### BRIEF
An exact copy of the listing below is needed, with no pictures in it.
Start of DATA SHOWN
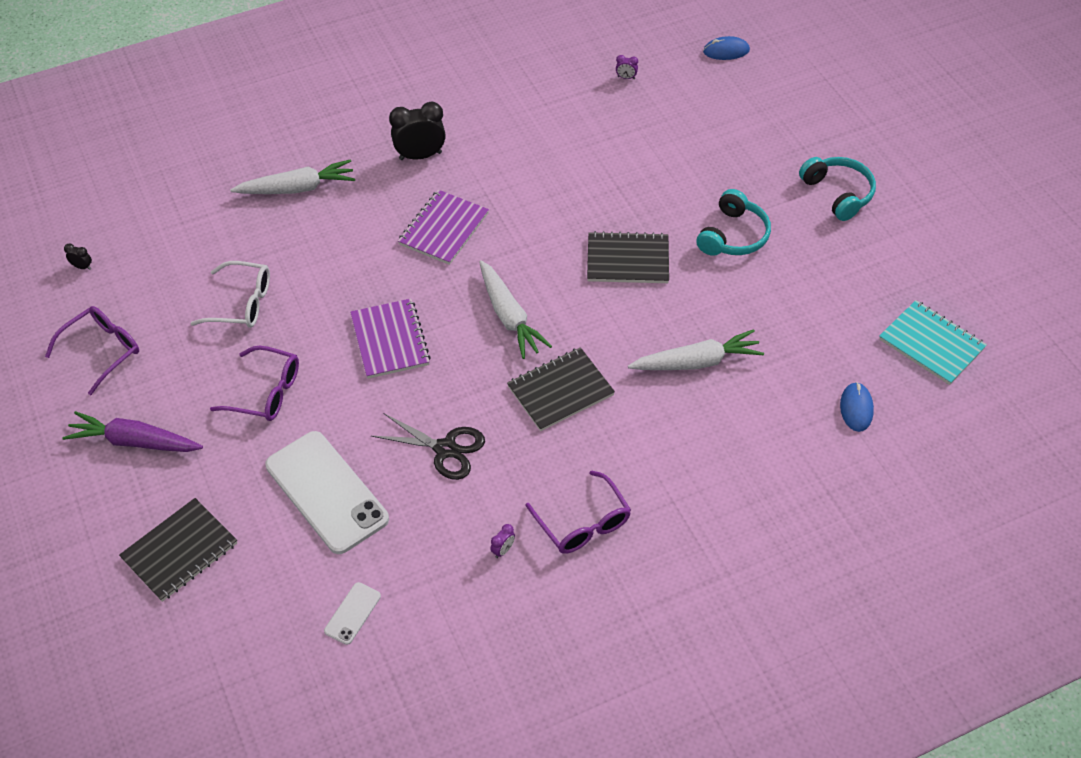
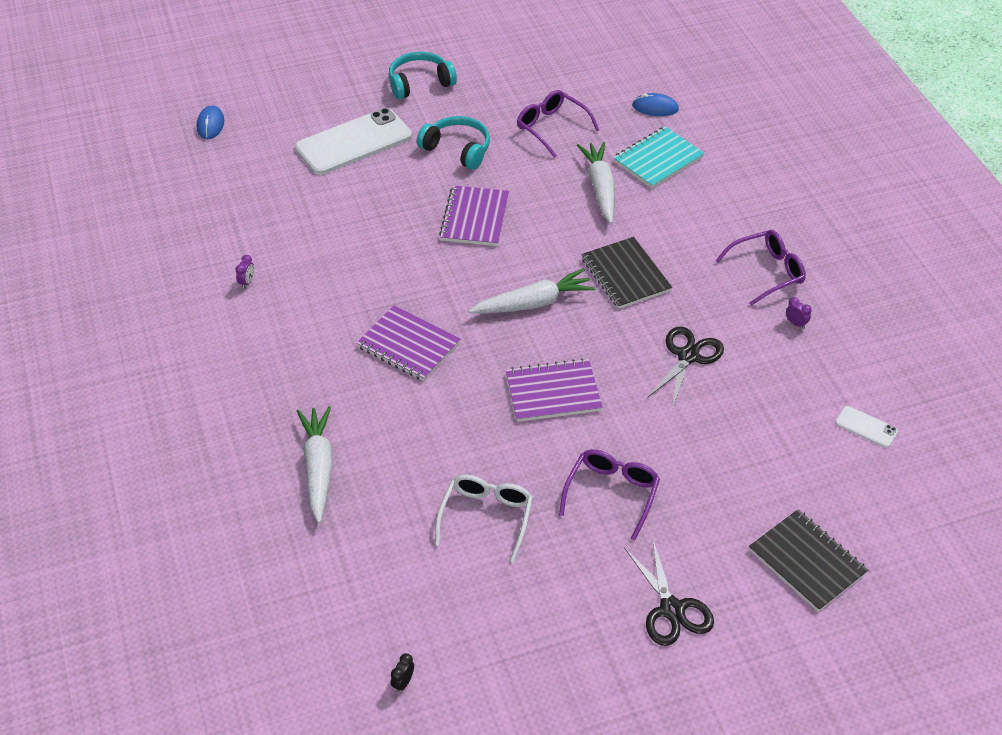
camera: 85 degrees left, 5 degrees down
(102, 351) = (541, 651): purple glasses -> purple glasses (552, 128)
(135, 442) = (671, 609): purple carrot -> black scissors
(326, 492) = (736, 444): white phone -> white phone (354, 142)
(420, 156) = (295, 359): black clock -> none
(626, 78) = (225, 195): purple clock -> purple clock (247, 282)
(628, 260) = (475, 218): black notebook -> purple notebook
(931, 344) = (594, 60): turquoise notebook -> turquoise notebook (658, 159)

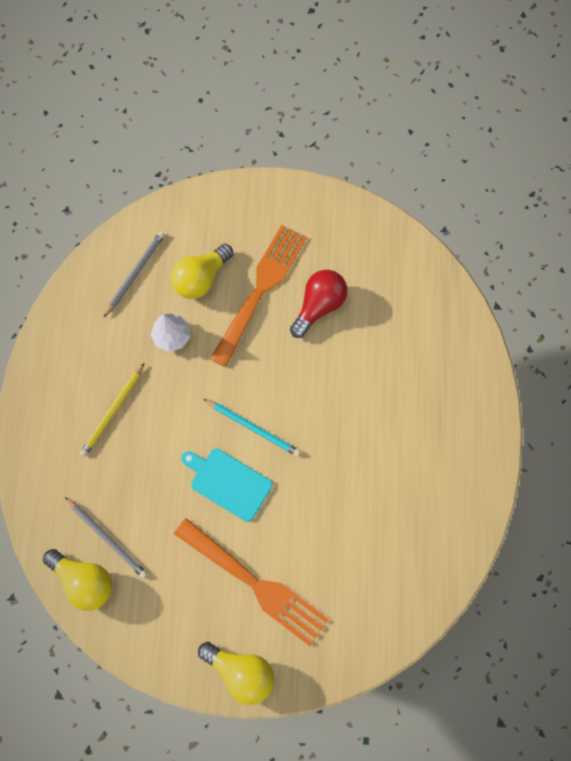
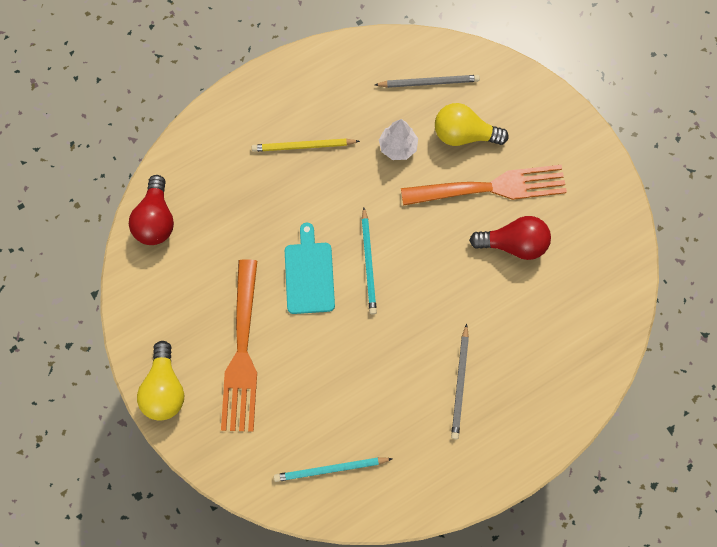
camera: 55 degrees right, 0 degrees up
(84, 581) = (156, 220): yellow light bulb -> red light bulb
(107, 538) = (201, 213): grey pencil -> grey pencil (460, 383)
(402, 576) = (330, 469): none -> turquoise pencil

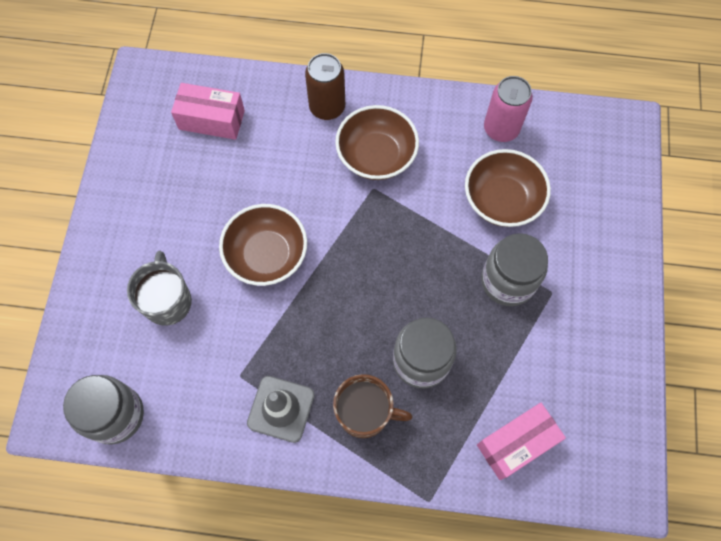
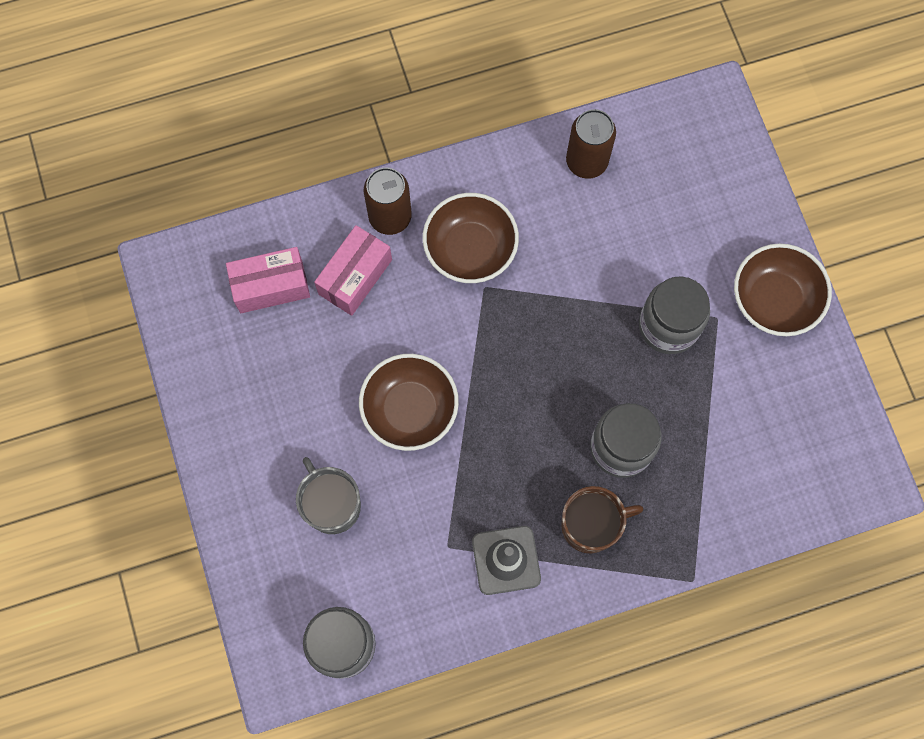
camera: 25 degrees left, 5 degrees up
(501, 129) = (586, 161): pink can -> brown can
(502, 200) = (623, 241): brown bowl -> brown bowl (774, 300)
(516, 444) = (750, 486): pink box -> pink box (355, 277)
End of DATA SHOWN
### ANSWER TO THIS TASK
camera: 85 degrees left, 5 degrees down
(102, 351) = (541, 651): purple glasses -> purple glasses (552, 128)
(135, 442) = (671, 609): purple carrot -> black scissors
(326, 492) = (736, 444): white phone -> white phone (354, 142)
(420, 156) = (295, 359): black clock -> none
(626, 78) = (225, 195): purple clock -> purple clock (247, 282)
(628, 260) = (475, 218): black notebook -> purple notebook
(931, 344) = (594, 60): turquoise notebook -> turquoise notebook (658, 159)

camera: 55 degrees right, 0 degrees up
(84, 581) = (156, 220): yellow light bulb -> red light bulb
(107, 538) = (201, 213): grey pencil -> grey pencil (460, 383)
(402, 576) = (330, 469): none -> turquoise pencil

camera: 25 degrees left, 5 degrees up
(501, 129) = (586, 161): pink can -> brown can
(502, 200) = (623, 241): brown bowl -> brown bowl (774, 300)
(516, 444) = (750, 486): pink box -> pink box (355, 277)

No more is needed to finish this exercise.